How to complete this task: In the records below, find the line containing "IC4: XOR (in" and the line containing "IC2 pin SW: N16 -> N20". Give again exactly those lines and every line between them, omitting the pictures.

Edit tracking data:
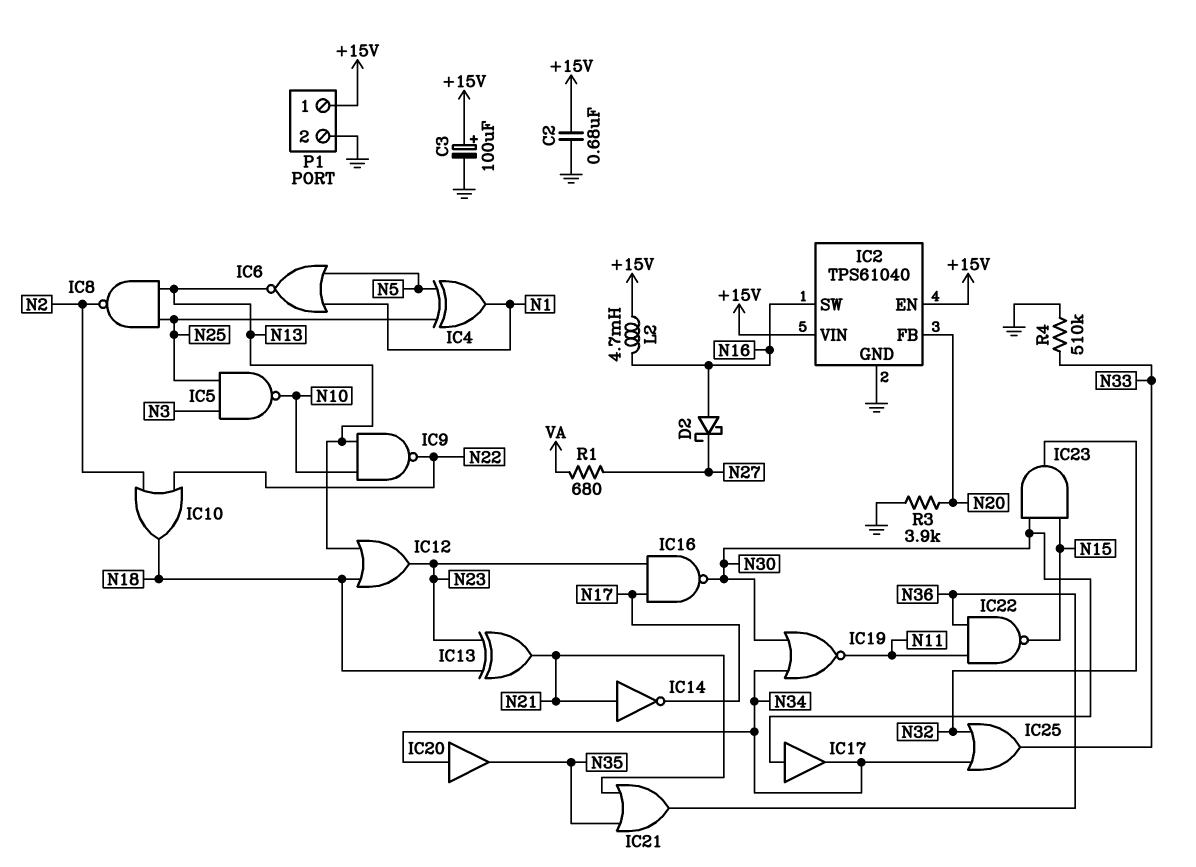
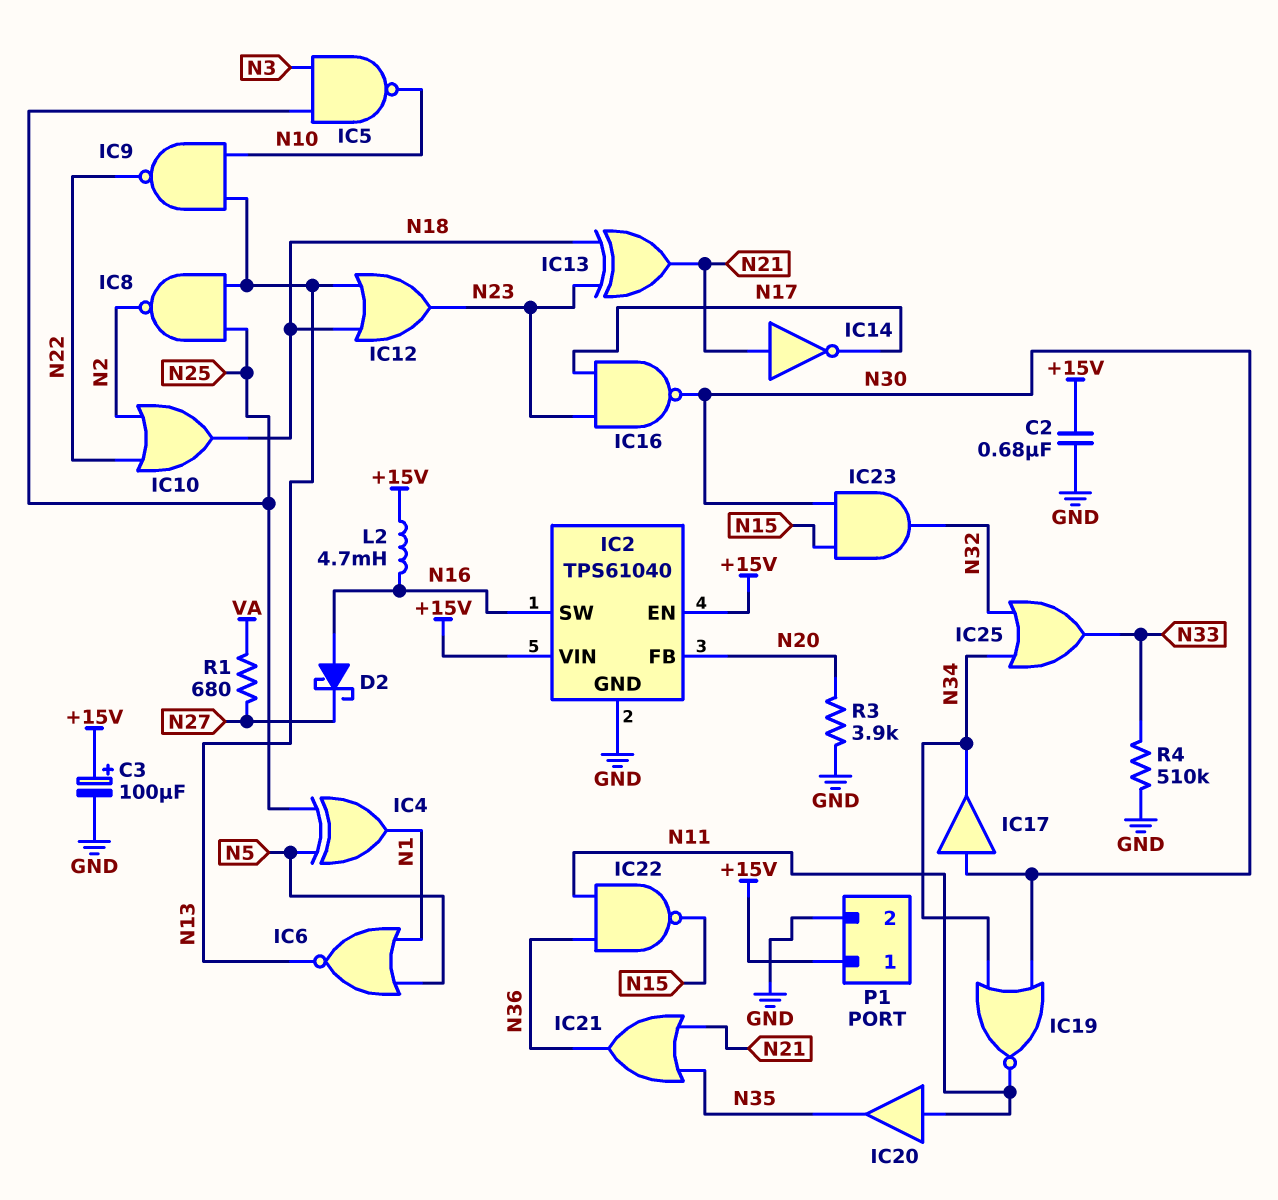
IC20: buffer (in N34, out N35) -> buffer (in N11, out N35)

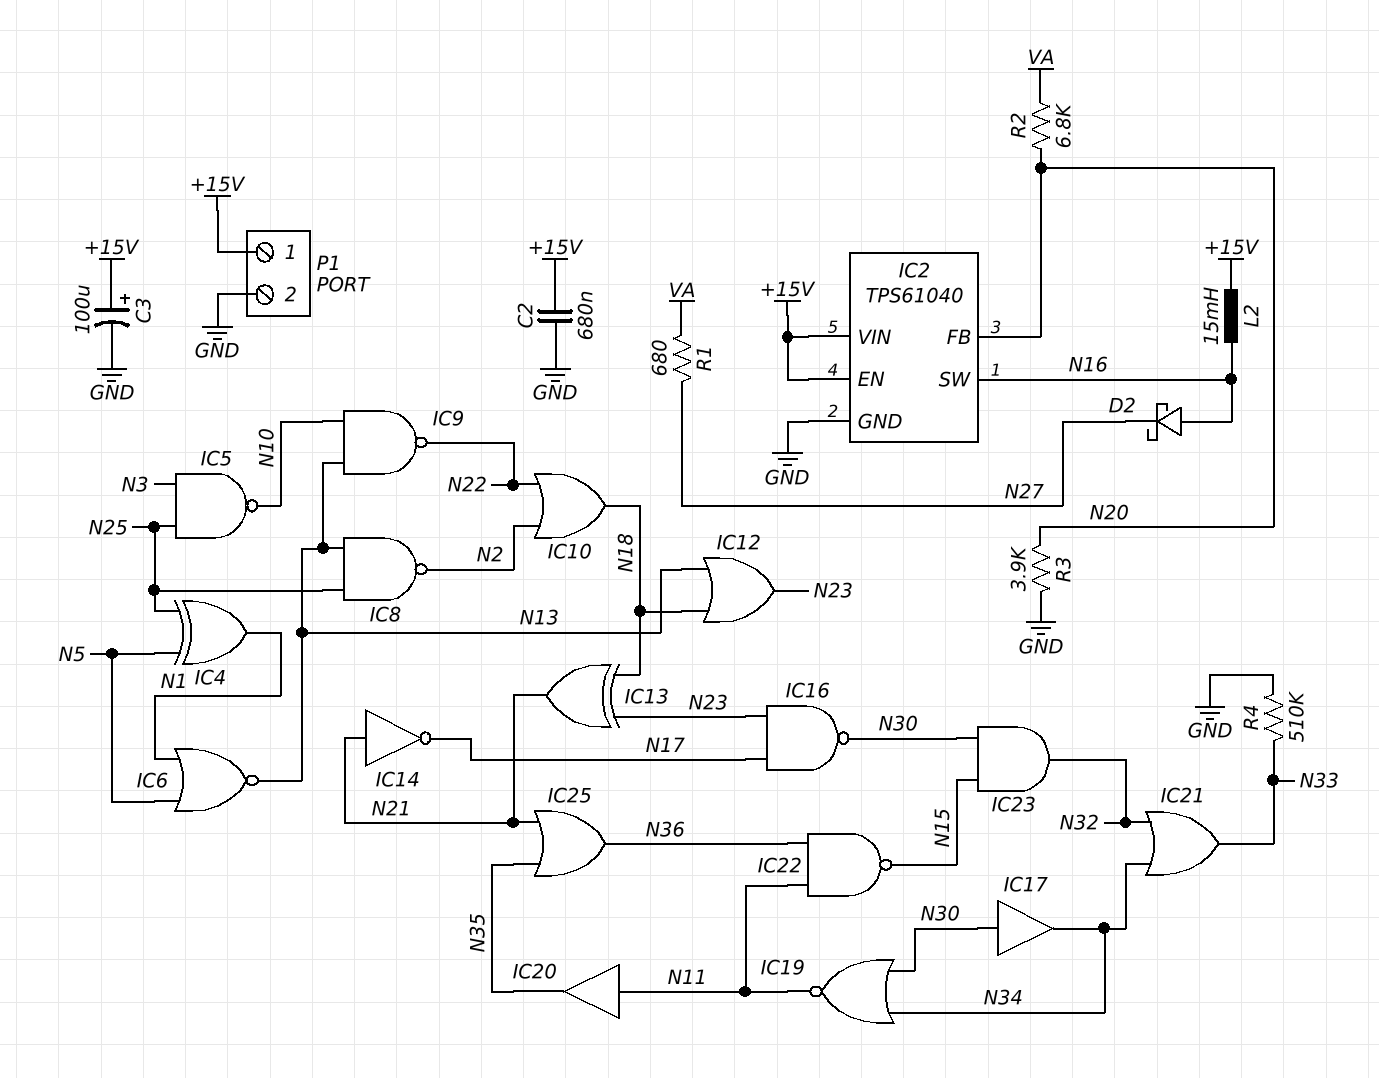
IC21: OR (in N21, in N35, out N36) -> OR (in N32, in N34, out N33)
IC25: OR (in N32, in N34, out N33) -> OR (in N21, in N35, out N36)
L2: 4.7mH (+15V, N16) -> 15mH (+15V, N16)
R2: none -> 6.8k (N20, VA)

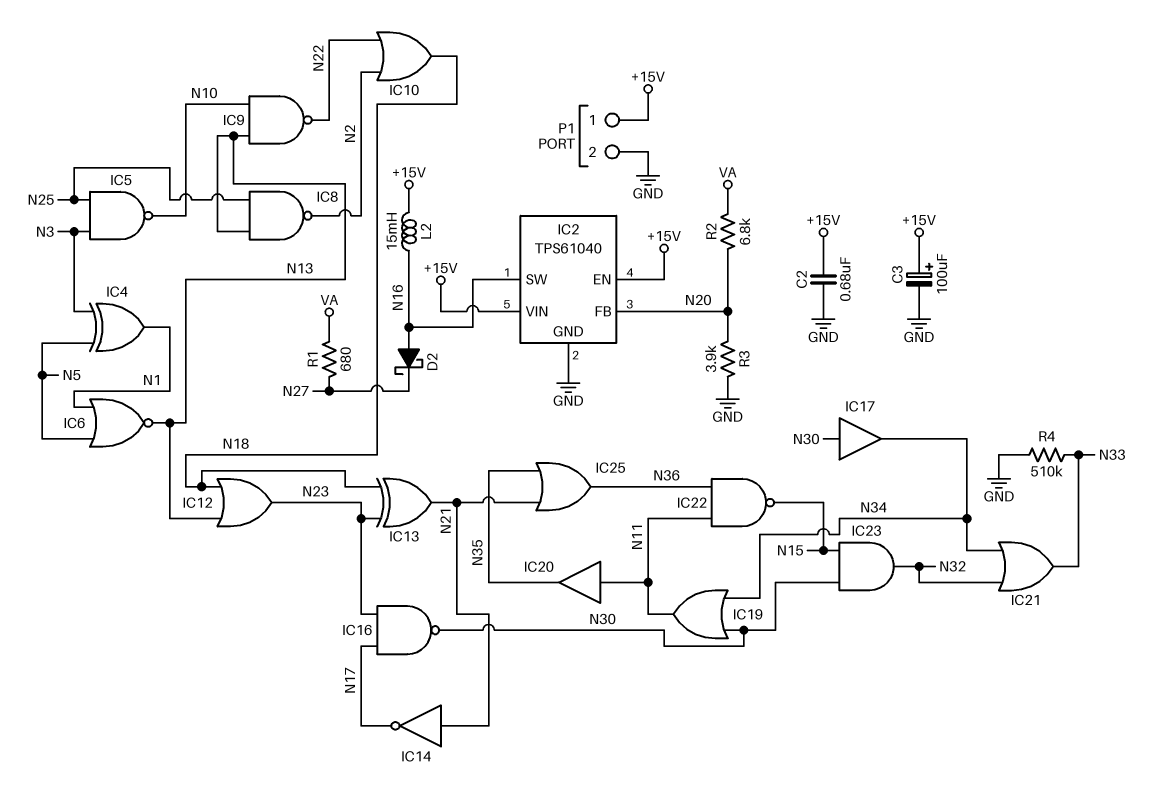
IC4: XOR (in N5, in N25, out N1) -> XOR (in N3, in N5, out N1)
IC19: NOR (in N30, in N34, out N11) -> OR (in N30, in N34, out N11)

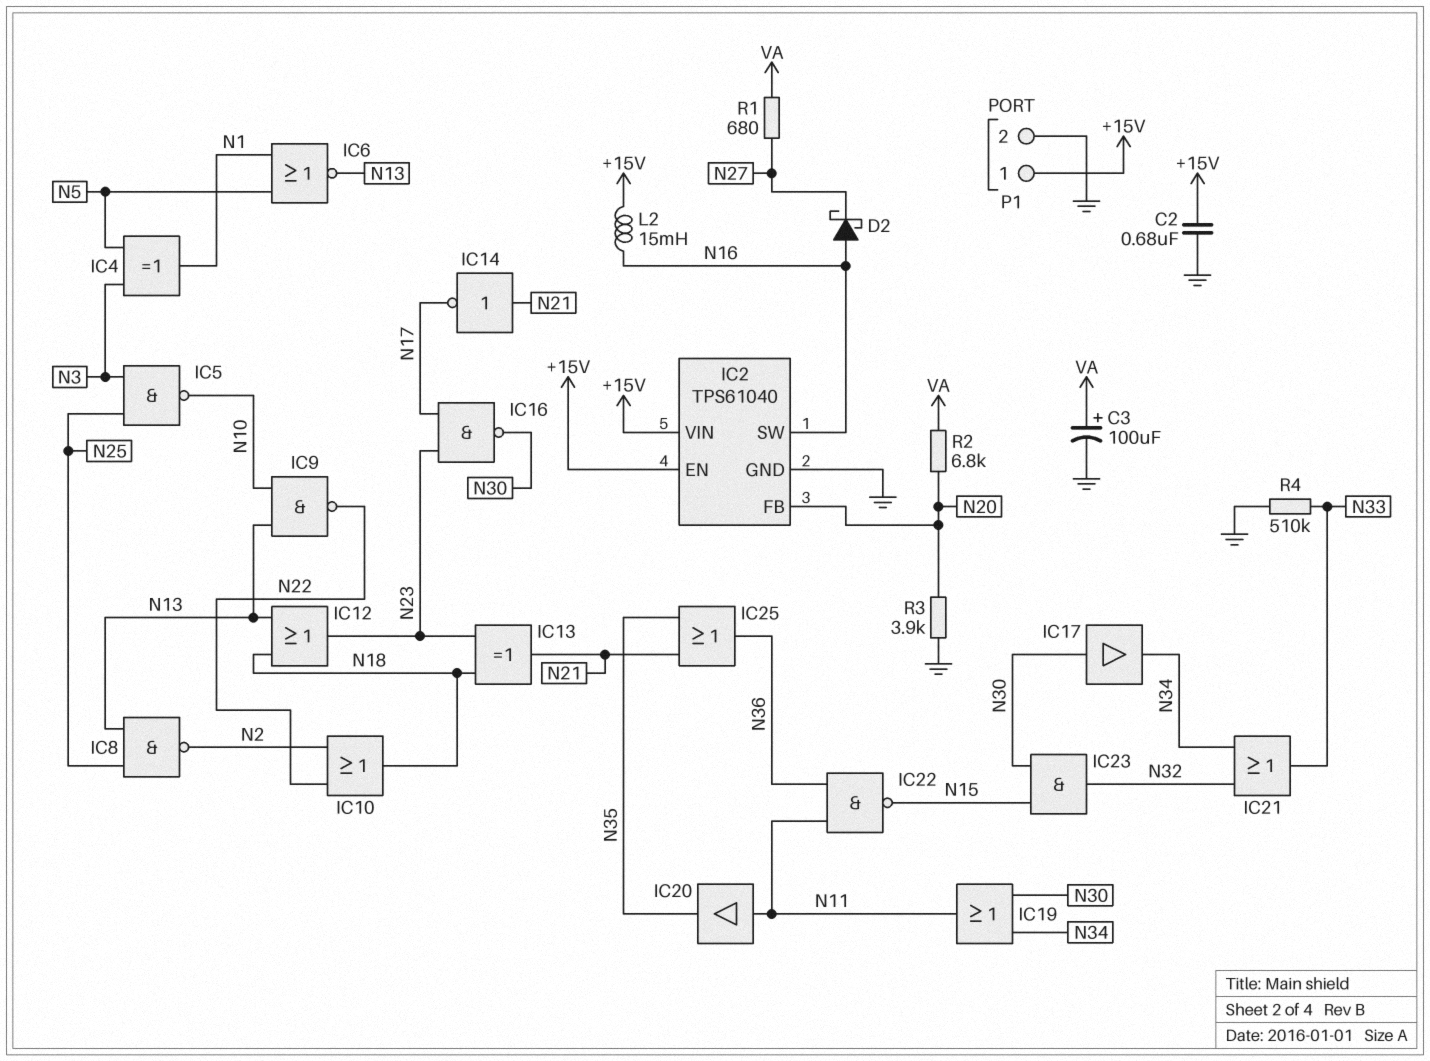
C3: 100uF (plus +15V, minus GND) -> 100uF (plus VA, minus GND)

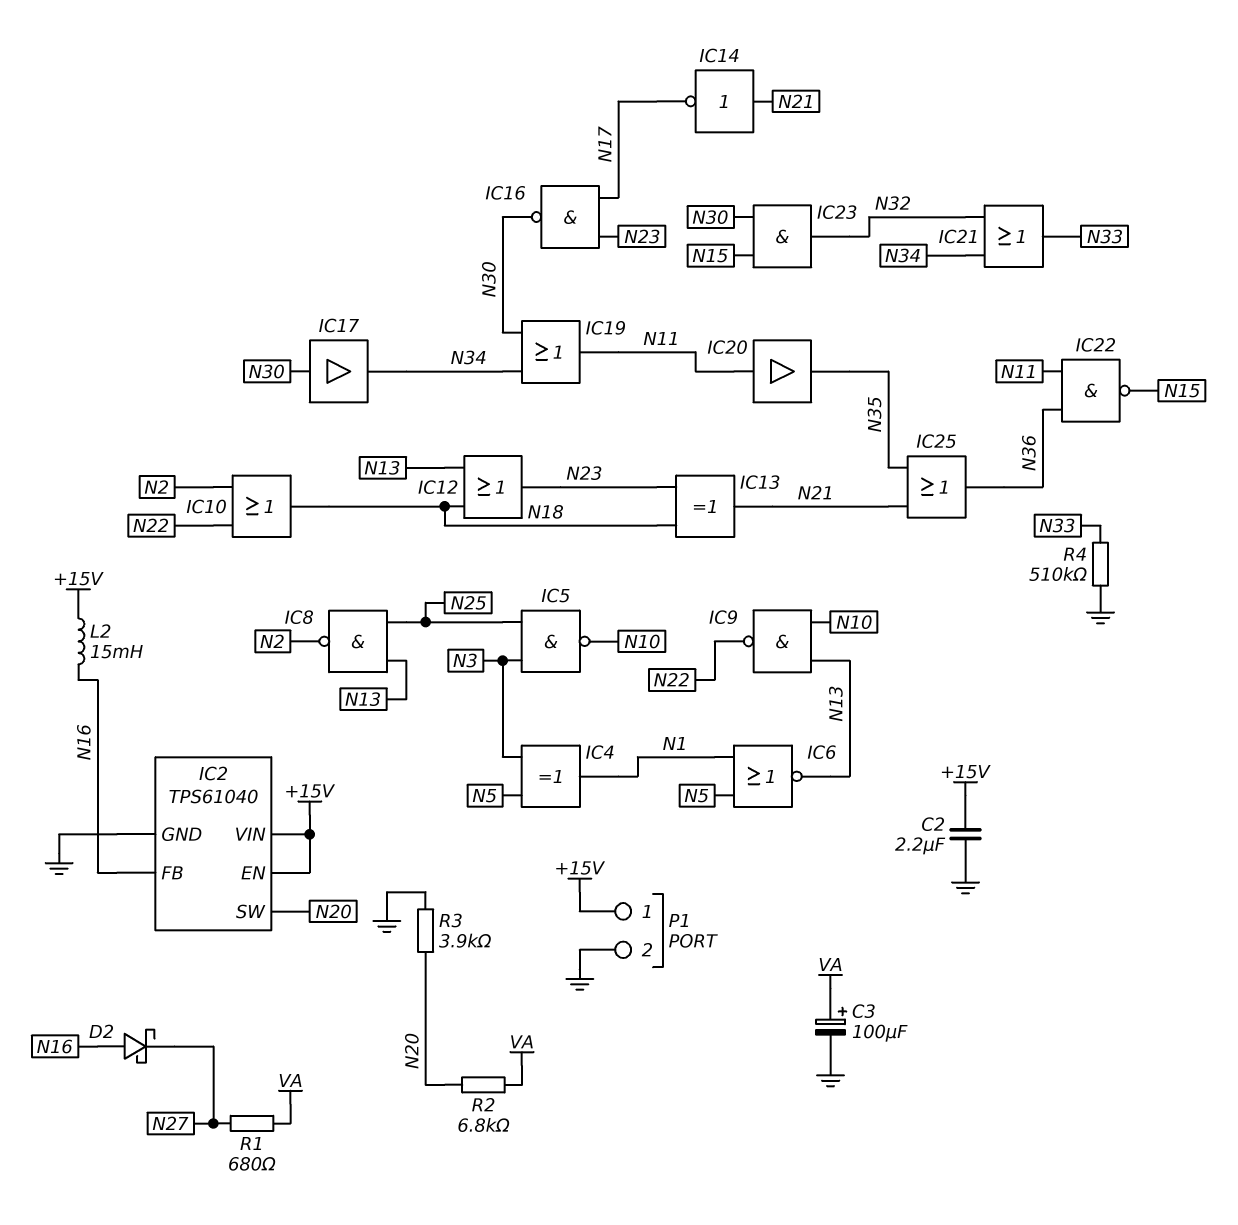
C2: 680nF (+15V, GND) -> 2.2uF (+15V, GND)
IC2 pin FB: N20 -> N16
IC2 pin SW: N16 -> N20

---

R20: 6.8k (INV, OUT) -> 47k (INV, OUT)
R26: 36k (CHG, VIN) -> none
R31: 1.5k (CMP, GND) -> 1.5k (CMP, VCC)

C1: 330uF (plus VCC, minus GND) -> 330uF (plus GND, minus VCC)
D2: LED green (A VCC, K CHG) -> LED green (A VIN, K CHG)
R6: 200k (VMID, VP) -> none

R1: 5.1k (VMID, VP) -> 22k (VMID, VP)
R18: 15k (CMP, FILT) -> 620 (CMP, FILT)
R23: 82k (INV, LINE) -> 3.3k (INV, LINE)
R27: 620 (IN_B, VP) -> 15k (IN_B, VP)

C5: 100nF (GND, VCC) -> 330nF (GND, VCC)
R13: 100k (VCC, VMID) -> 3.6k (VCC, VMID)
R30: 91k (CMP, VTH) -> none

Result of this exercise:
IC4: XOR (in N5, in N25, out N1) -> XOR (in N3, in N5, out N1)
IC19: NOR (in N30, in N34, out N11) -> OR (in N30, in N34, out N11)

C3: 100uF (plus +15V, minus GND) -> 100uF (plus VA, minus GND)

C2: 680nF (+15V, GND) -> 2.2uF (+15V, GND)
IC2 pin FB: N20 -> N16
IC2 pin SW: N16 -> N20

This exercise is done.